> _DATA IN THIS EXERCISE_
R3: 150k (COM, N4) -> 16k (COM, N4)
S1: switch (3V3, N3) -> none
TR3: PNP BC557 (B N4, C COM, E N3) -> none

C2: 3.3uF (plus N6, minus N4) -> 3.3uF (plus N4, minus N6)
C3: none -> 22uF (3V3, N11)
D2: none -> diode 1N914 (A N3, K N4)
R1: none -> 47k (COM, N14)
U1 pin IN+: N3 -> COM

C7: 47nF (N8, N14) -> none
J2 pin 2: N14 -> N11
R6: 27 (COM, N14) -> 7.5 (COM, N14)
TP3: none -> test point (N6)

---

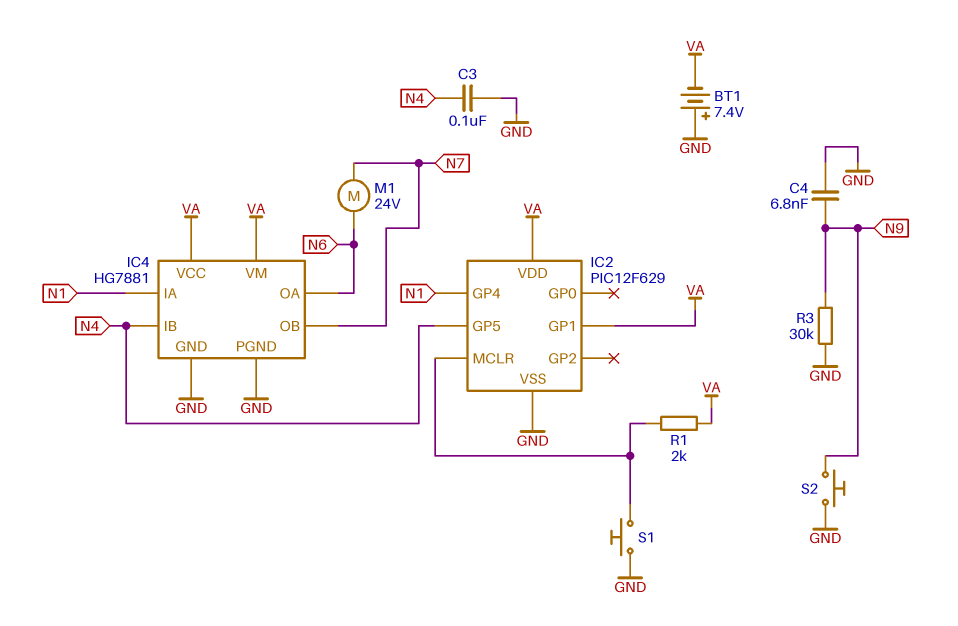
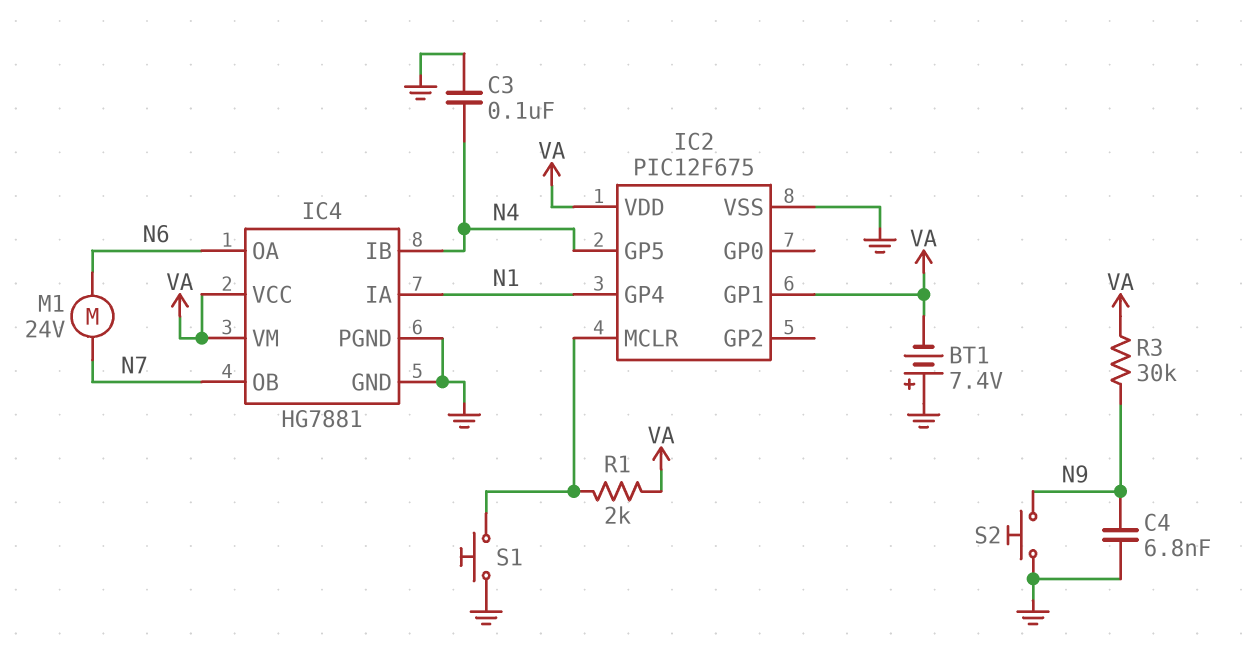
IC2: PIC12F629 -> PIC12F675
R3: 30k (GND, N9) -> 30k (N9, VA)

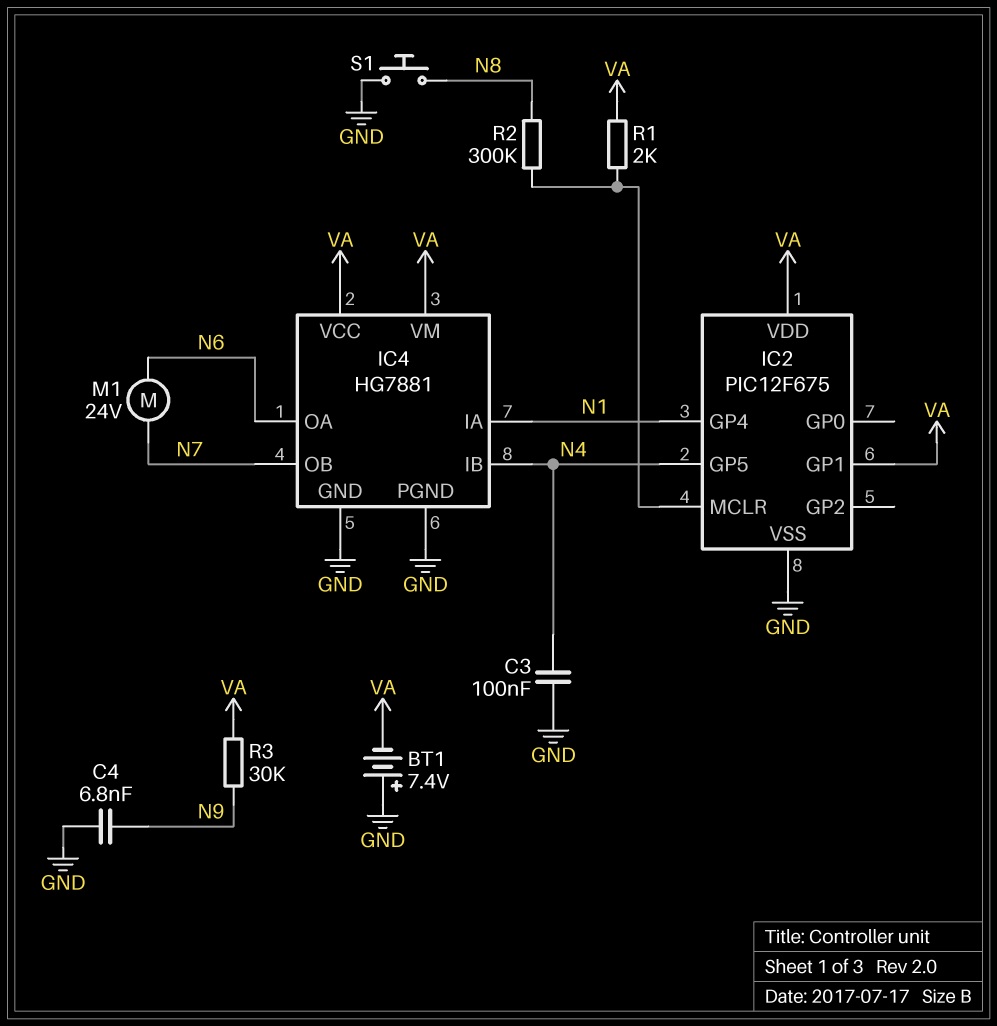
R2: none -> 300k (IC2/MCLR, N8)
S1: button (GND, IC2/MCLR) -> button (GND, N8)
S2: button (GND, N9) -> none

* * *

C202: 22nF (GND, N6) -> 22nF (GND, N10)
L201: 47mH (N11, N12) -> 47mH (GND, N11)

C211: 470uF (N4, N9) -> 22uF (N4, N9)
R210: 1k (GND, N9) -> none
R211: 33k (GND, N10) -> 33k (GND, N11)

> _THE TASK_
Copy out each line of the records where the string "none" appears.

> _EXERCISE OUTPUT_
S1: switch (3V3, N3) -> none
TR3: PNP BC557 (B N4, C COM, E N3) -> none
C3: none -> 22uF (3V3, N11)
D2: none -> diode 1N914 (A N3, K N4)
R1: none -> 47k (COM, N14)
C7: 47nF (N8, N14) -> none
TP3: none -> test point (N6)
R2: none -> 300k (IC2/MCLR, N8)
S2: button (GND, N9) -> none
R210: 1k (GND, N9) -> none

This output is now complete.